WHAT TO WORK ON:
Across the data below, in how many lines does the word "none" appear? Give only the number.

^^^^

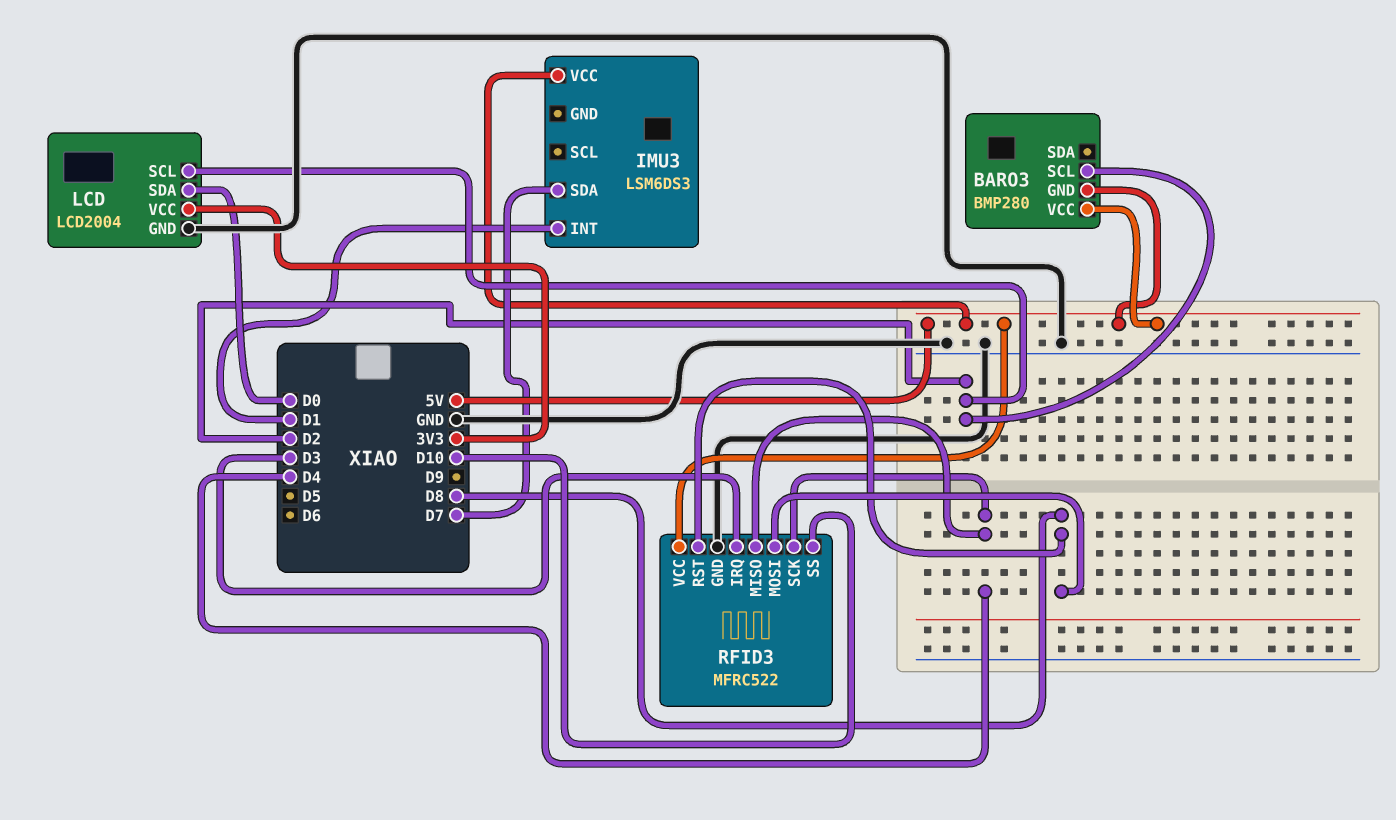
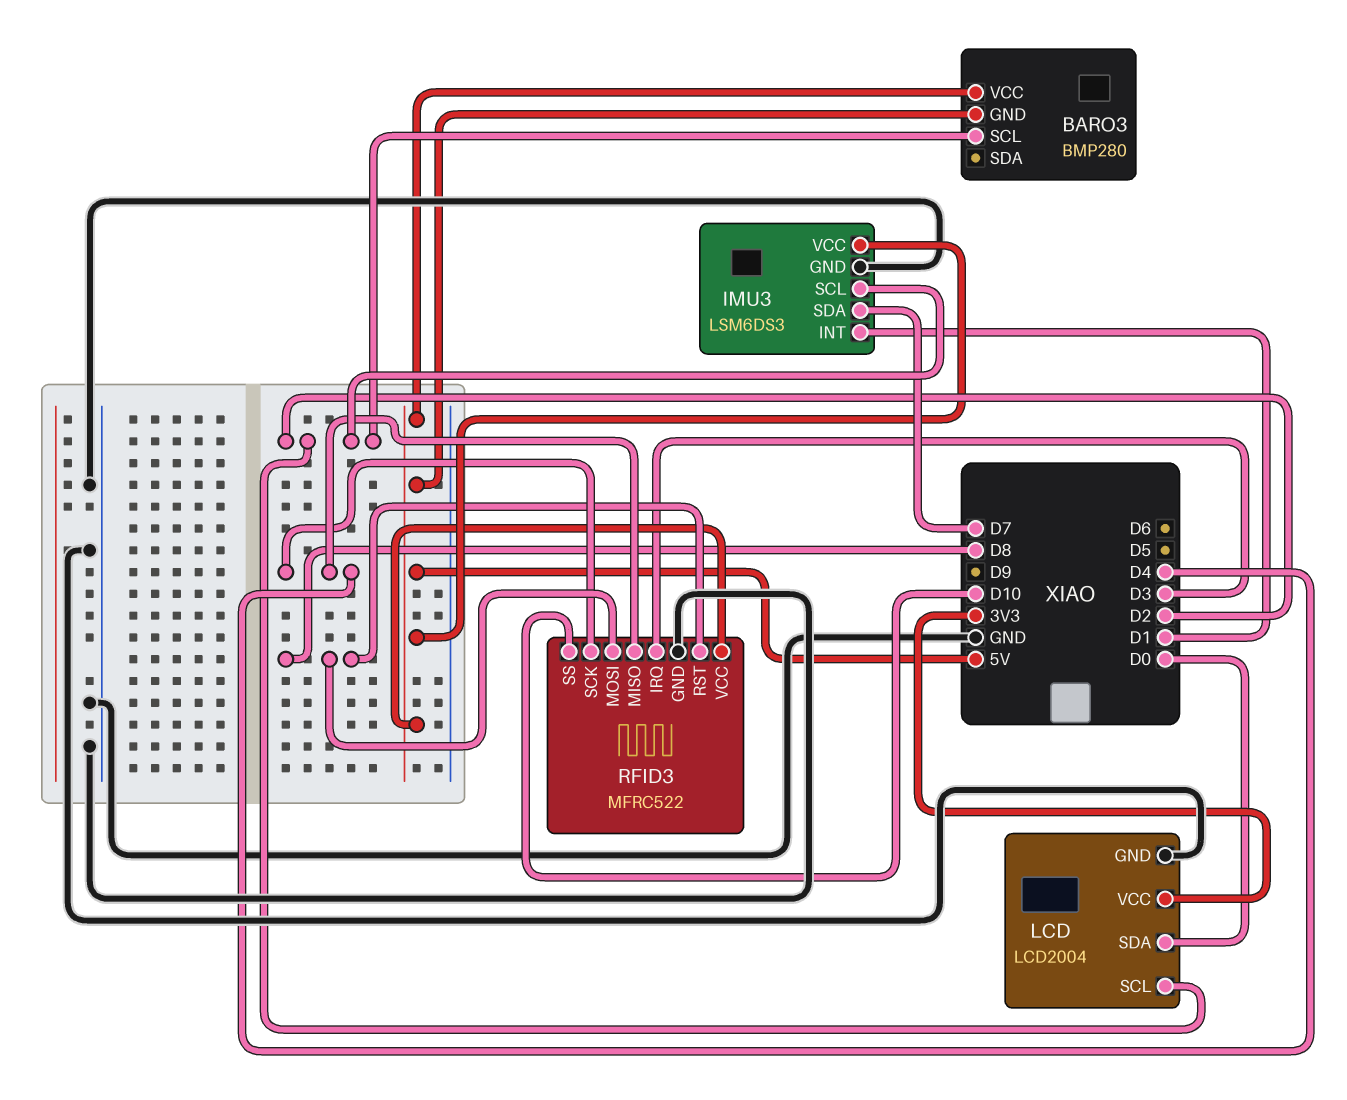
IMU3 pin GND: none -> GND
IMU3 pin SCL: none -> D2

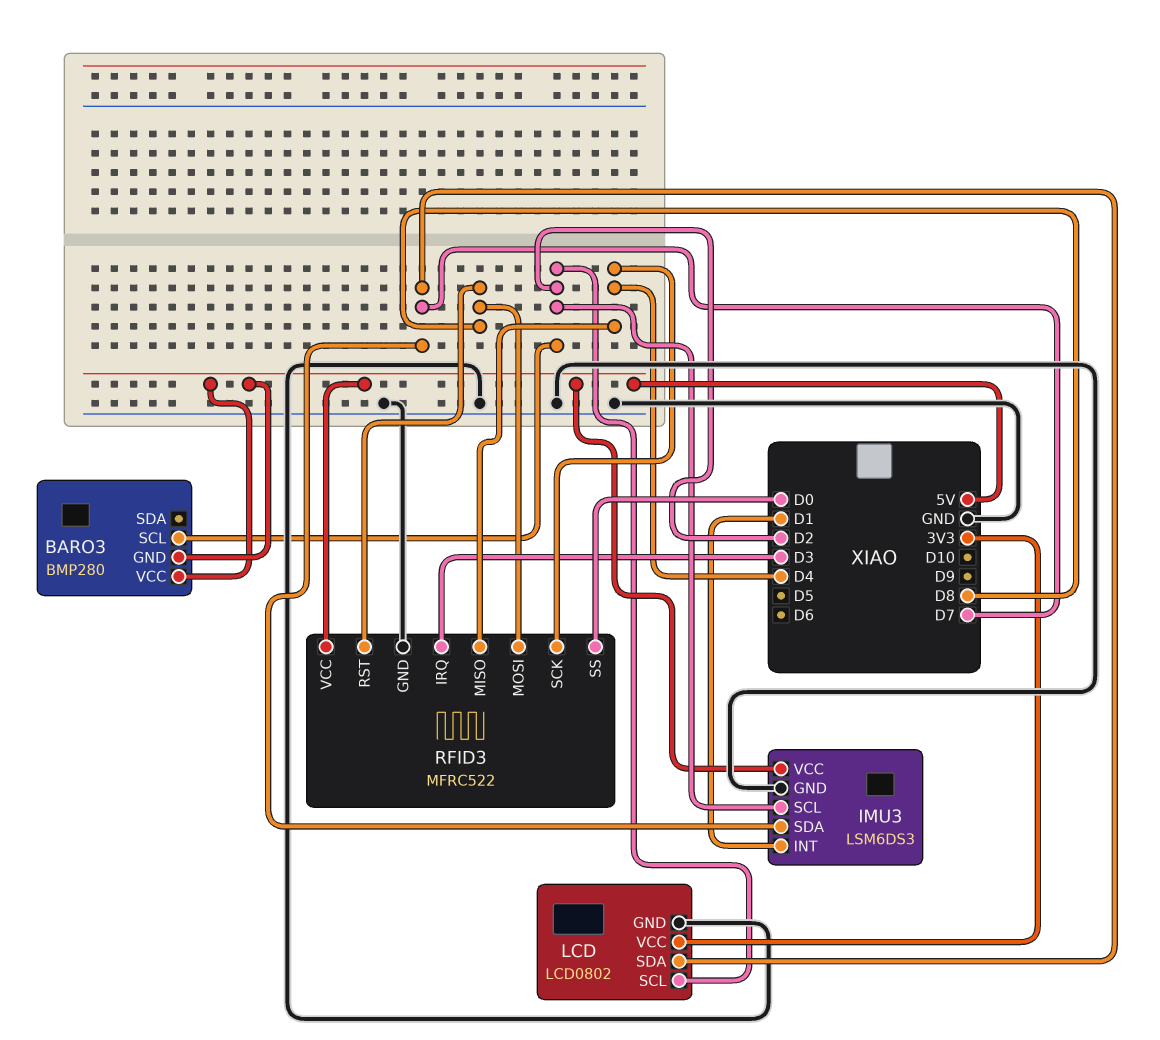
LCD: LCD2004 -> LCD0802
LCD pin SDA: D0 -> D7
RFID3 pin SS: D10 -> D0

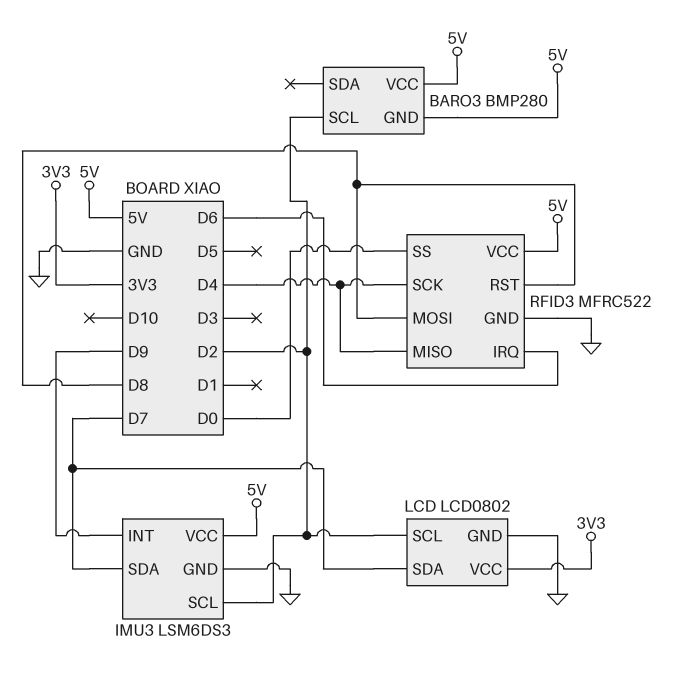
IMU3 pin INT: D1 -> D9
RFID3 pin IRQ: D3 -> D6

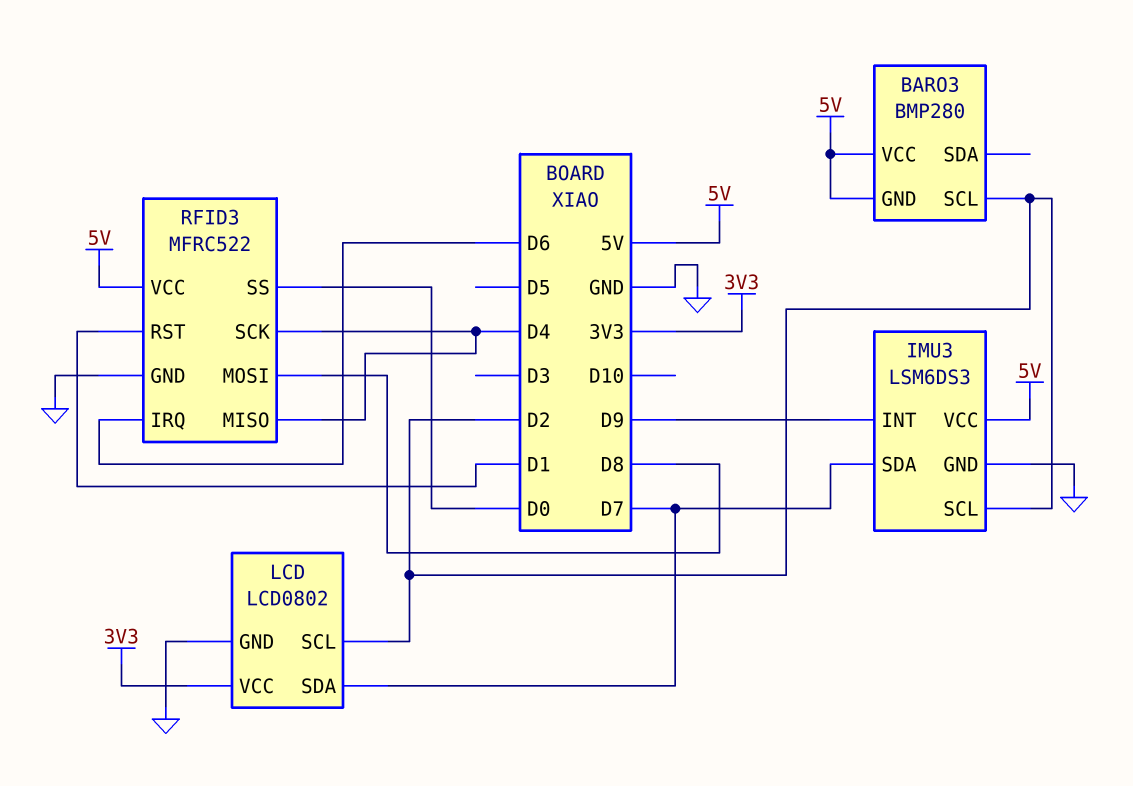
RFID3 pin RST: D8 -> D1

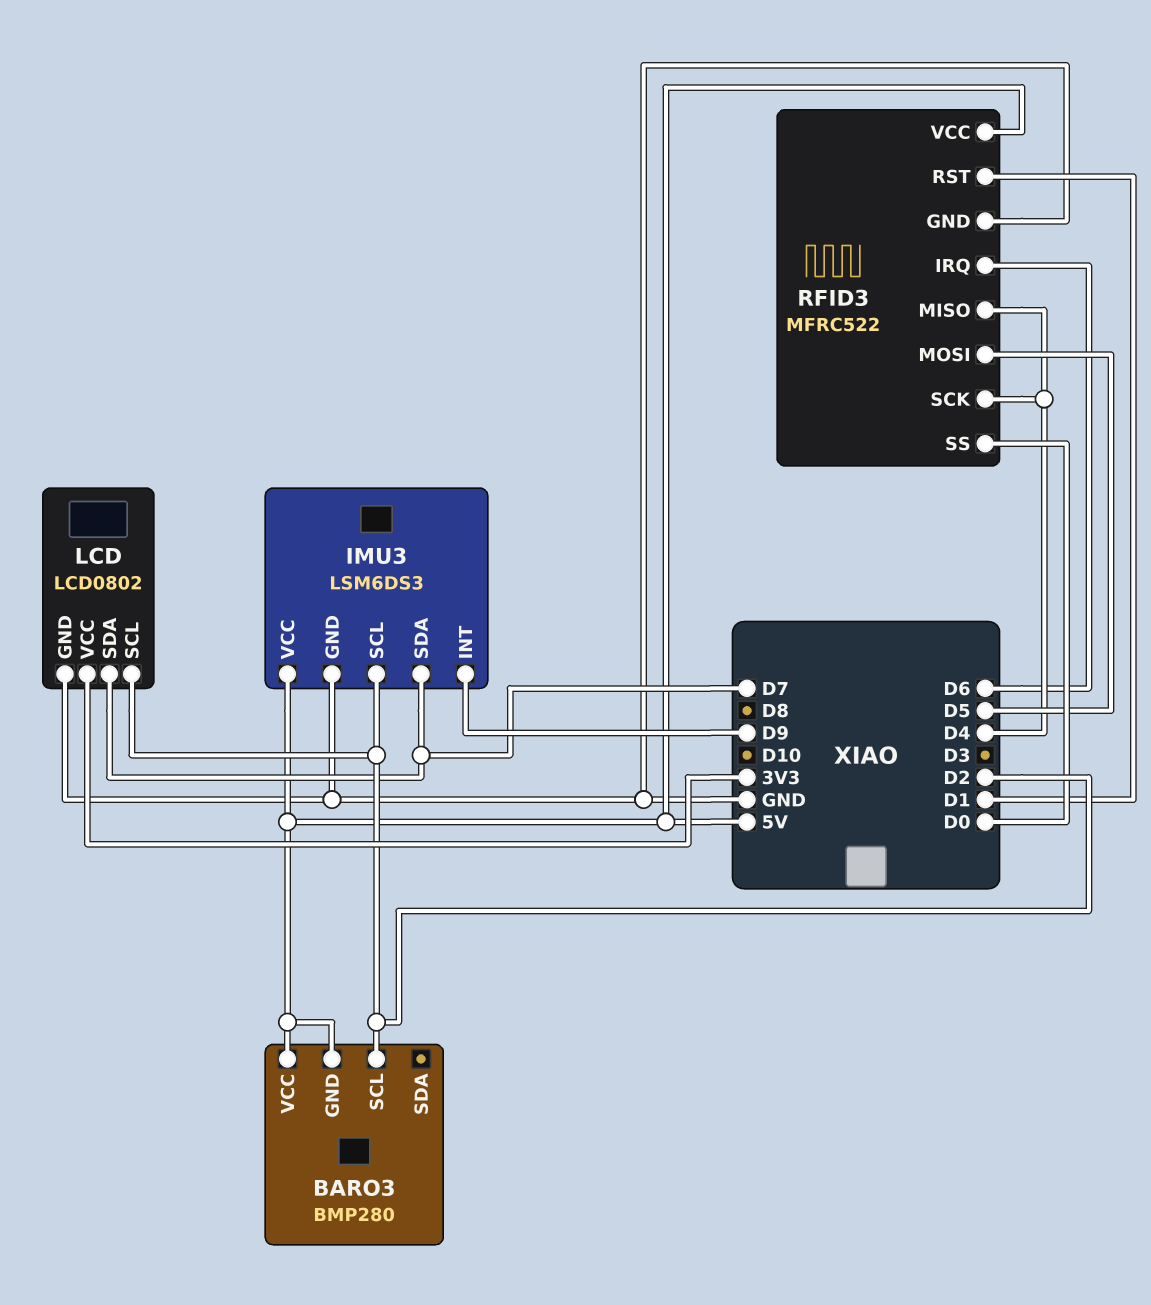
RFID3 pin MOSI: D8 -> D5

^^^^

TASK ANSWER:
2